> _Work required_: Leave the pictures out while you restate every entry below word for word.

↓

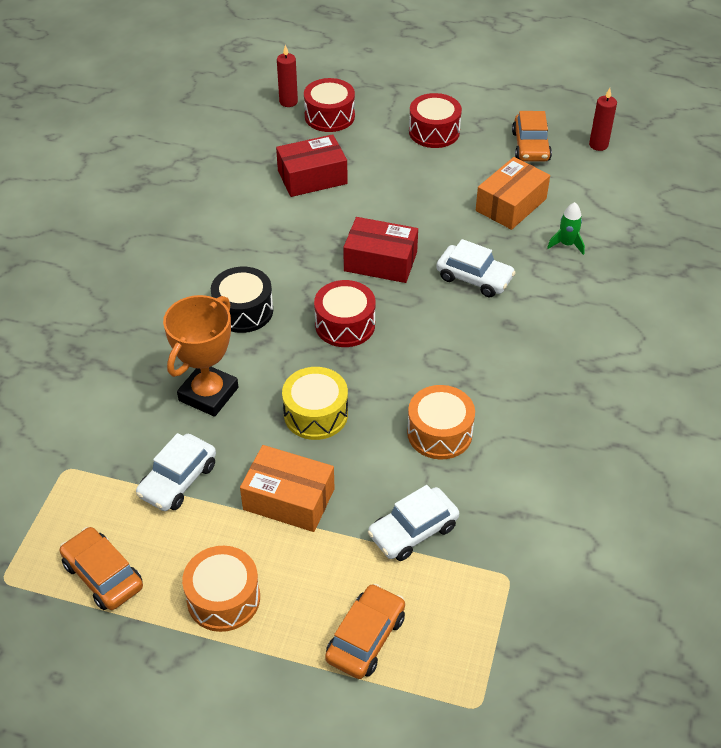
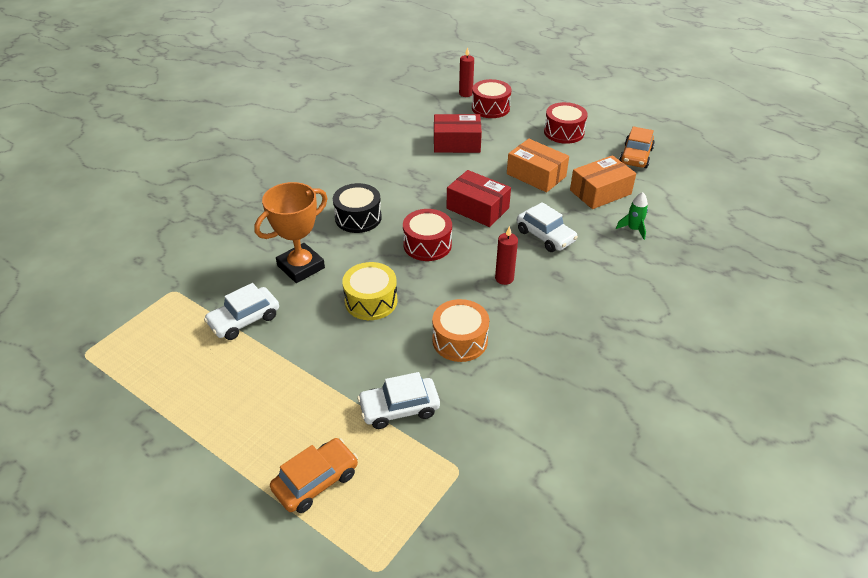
camera: 20 degrees right, 5 degrees down
(103, 575) = (152, 371): orange car -> none
(223, 598) = (226, 415): orange drum -> none
(289, 499) = (316, 356): orange box -> orange box (536, 175)
(598, 145) = (692, 166): red candle -> red candle (504, 278)

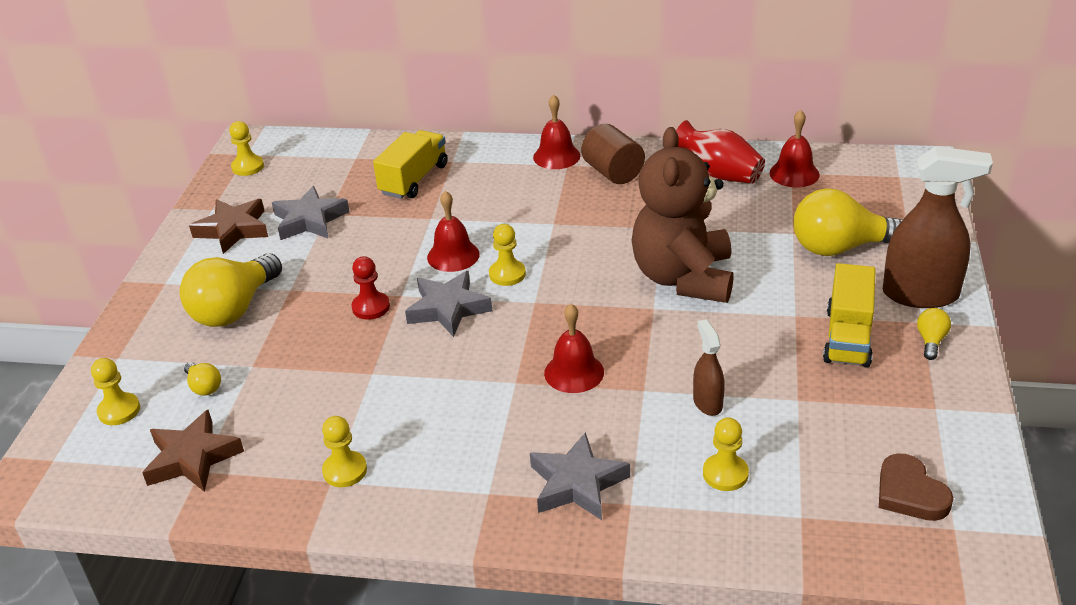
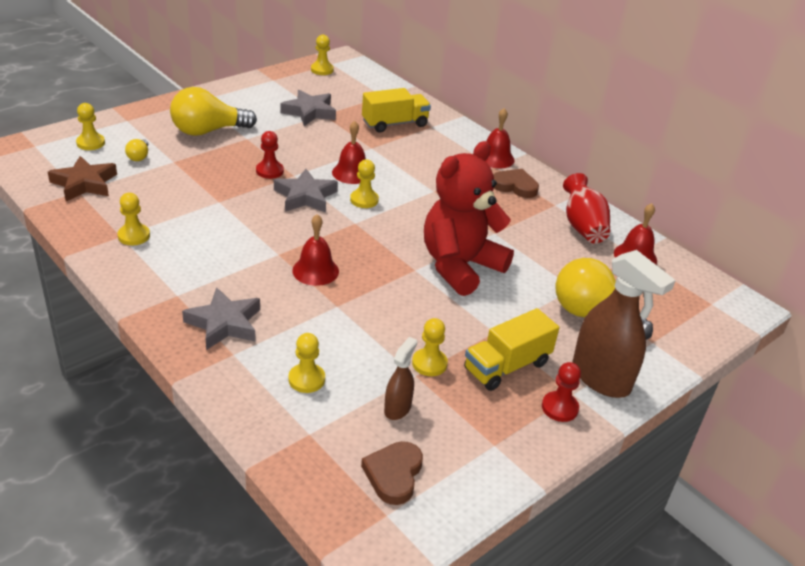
camera: 35 degrees right, 0 degrees up
(233, 230) = (267, 95): brown star -> none
(613, 172) = (515, 186): brown cylinder -> brown heart
(683, 278) = (460, 266): brown teddy bear -> red teddy bear
(707, 403) = (360, 338): brown spray bottle -> brown spray bottle (397, 408)
(792, 381) = (429, 363): none -> yellow pawn
(931, 341) = (559, 408): yellow light bulb -> red pawn

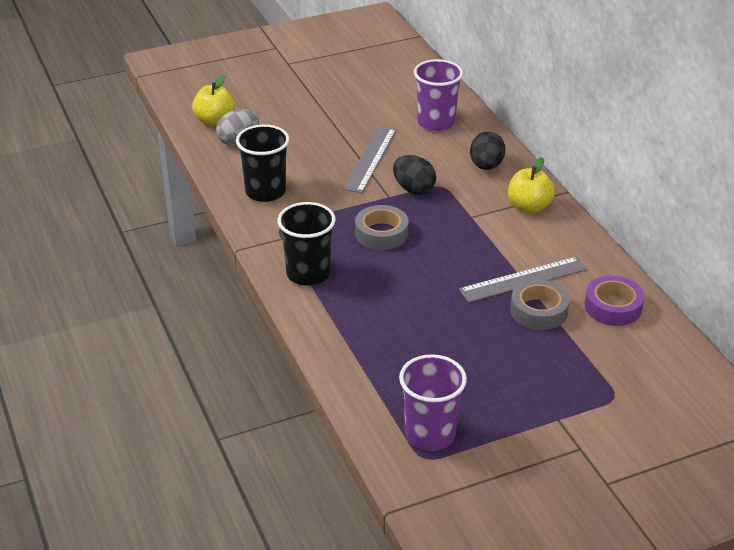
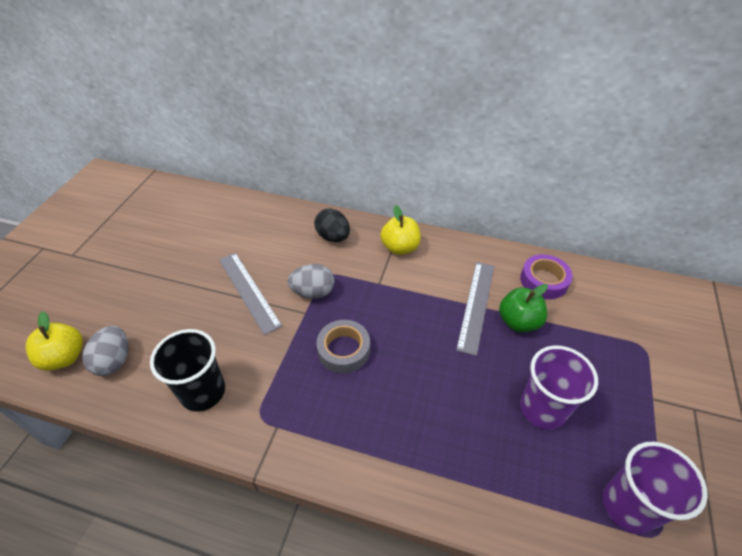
camera: 50 degrees left, 10 degrees up
(308, 273) = (344, 442): black cup -> none
(413, 189) = (313, 292): black egg -> grey egg
(436, 123) = (256, 227): purple cup -> purple cup (542, 409)
(539, 311) = (518, 322): grey tape -> green apple

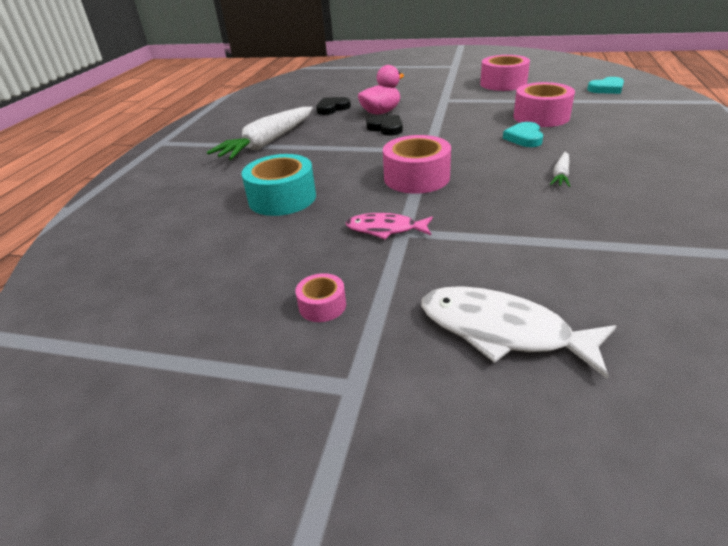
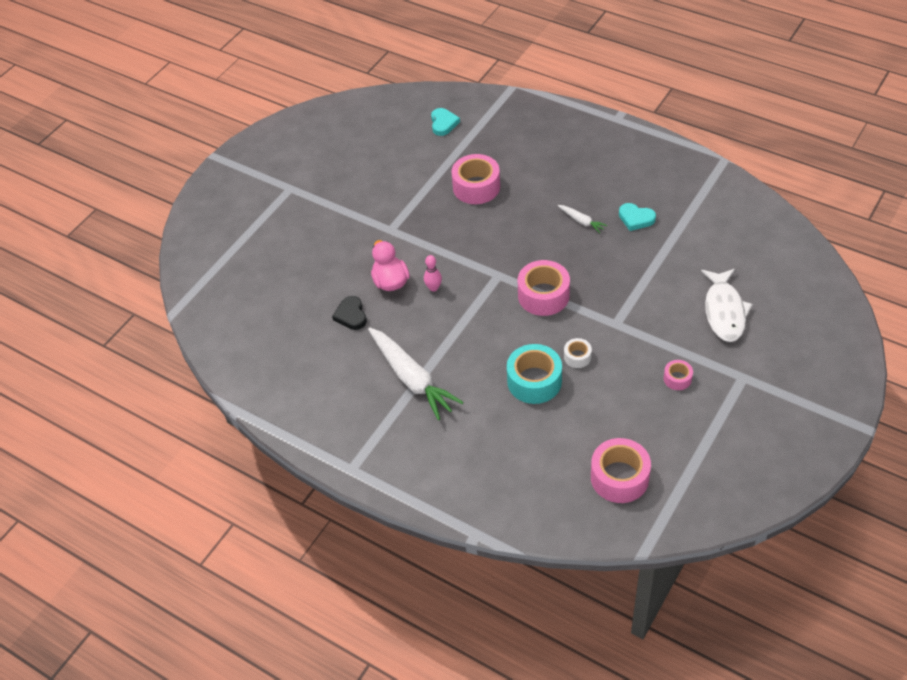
camera: 70 degrees left, 15 degrees up
(331, 216) = (577, 357): none -> white tape
(385, 229) = (609, 331): pink fish -> none
(386, 128) = (433, 288): black heart -> pink bowling pin
(502, 331) = (724, 311): white fish -> white fish turned 45 degrees counterclockwise
(503, 83) = (377, 176): pink tape -> pink tape (619, 477)
(524, 138) = (511, 213): turquoise heart -> turquoise heart (636, 218)

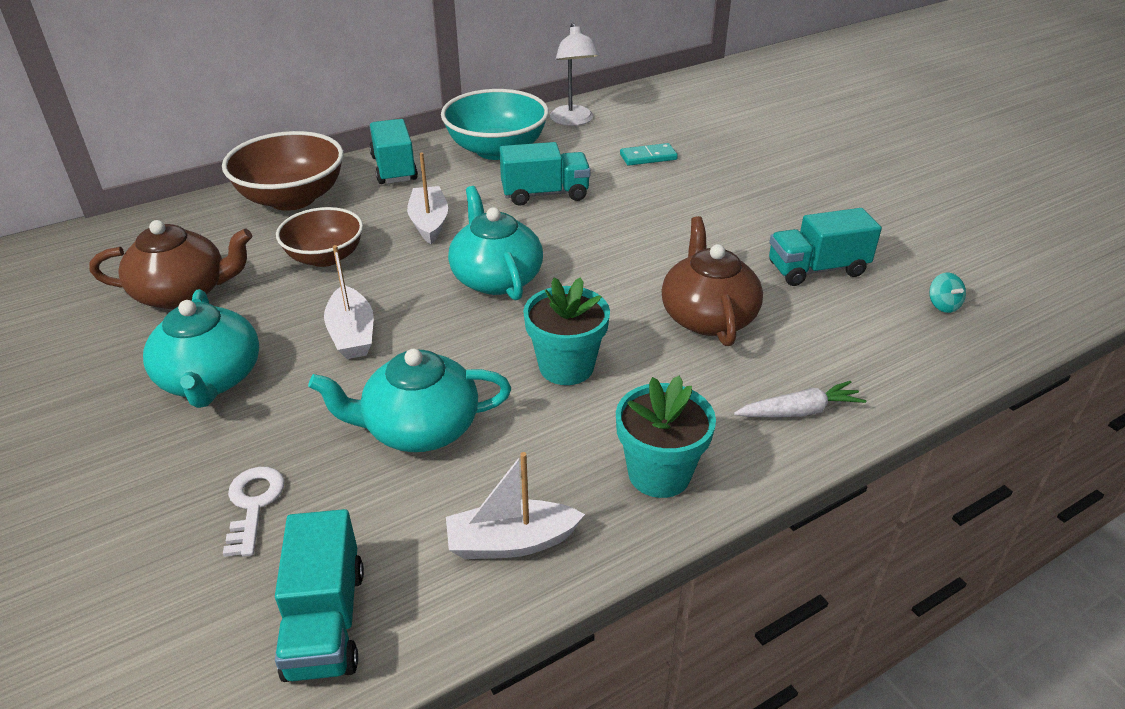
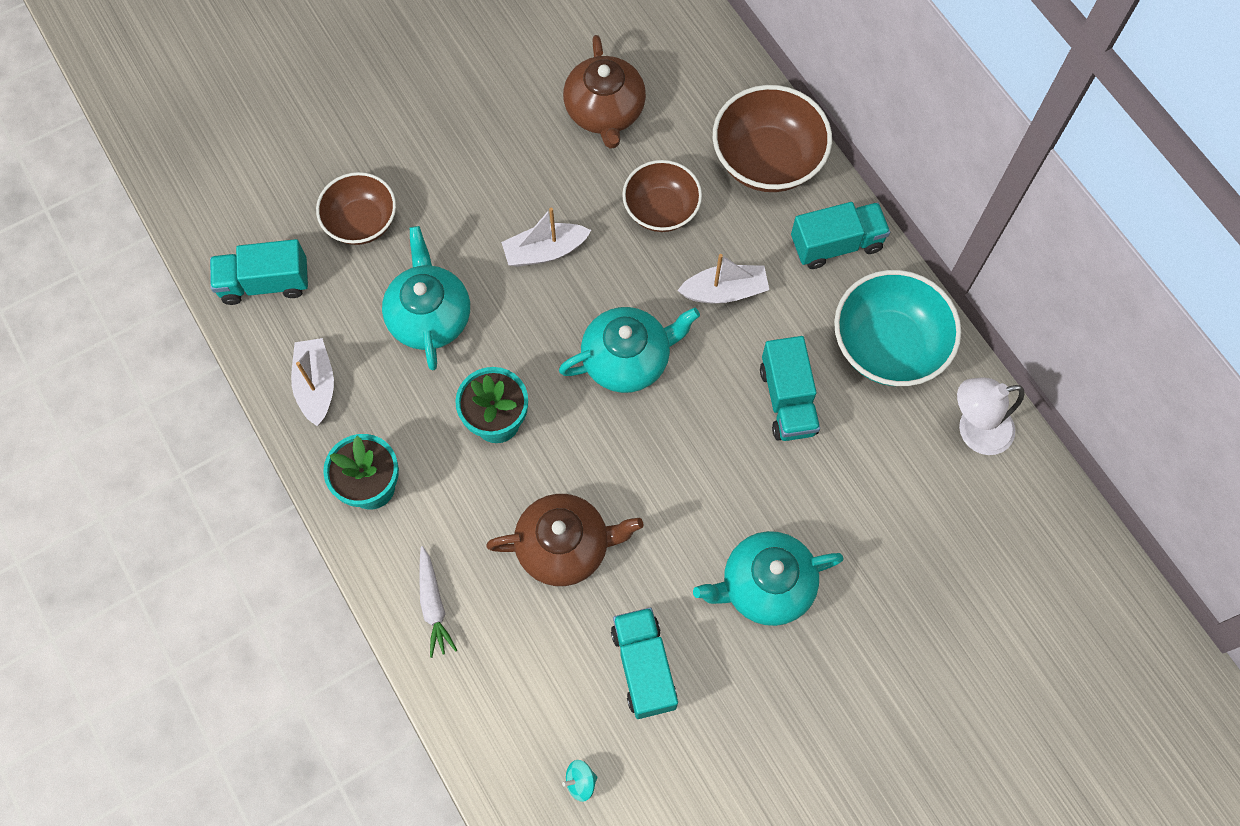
camera: 90 degrees right, 30 degrees up
(211, 379) = (491, 162): turquoise teapot -> turquoise teapot (765, 585)
(253, 504) = (361, 222): white key -> brown bowl
(648, 157) = (882, 516): turquoise domino -> none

↑

> _Solution for this exercise_:
camera: 20 degrees right, 5 degrees down
(103, 575) = (152, 371): orange car -> none
(223, 598) = (226, 415): orange drum -> none
(289, 499) = (316, 356): orange box -> orange box (536, 175)
(598, 145) = (692, 166): red candle -> red candle (504, 278)

camera: 35 degrees right, 0 degrees up
(233, 230) = (267, 95): brown star -> none
(613, 172) = (515, 186): brown cylinder -> brown heart
(683, 278) = (460, 266): brown teddy bear -> red teddy bear
(707, 403) = (360, 338): brown spray bottle -> brown spray bottle (397, 408)
(792, 381) = (429, 363): none -> yellow pawn
(931, 341) = (559, 408): yellow light bulb -> red pawn

camera: 50 degrees left, 10 degrees up
(308, 273) = (344, 442): black cup -> none
(413, 189) = (313, 292): black egg -> grey egg
(436, 123) = (256, 227): purple cup -> purple cup (542, 409)
(539, 311) = (518, 322): grey tape -> green apple

camera: 70 degrees left, 15 degrees up
(331, 216) = (577, 357): none -> white tape
(385, 229) = (609, 331): pink fish -> none
(386, 128) = (433, 288): black heart -> pink bowling pin
(502, 331) = (724, 311): white fish -> white fish turned 45 degrees counterclockwise
(503, 83) = (377, 176): pink tape -> pink tape (619, 477)
(524, 138) = (511, 213): turquoise heart -> turquoise heart (636, 218)

camera: 90 degrees right, 30 degrees up
(211, 379) = (491, 162): turquoise teapot -> turquoise teapot (765, 585)
(253, 504) = (361, 222): white key -> brown bowl
(648, 157) = (882, 516): turquoise domino -> none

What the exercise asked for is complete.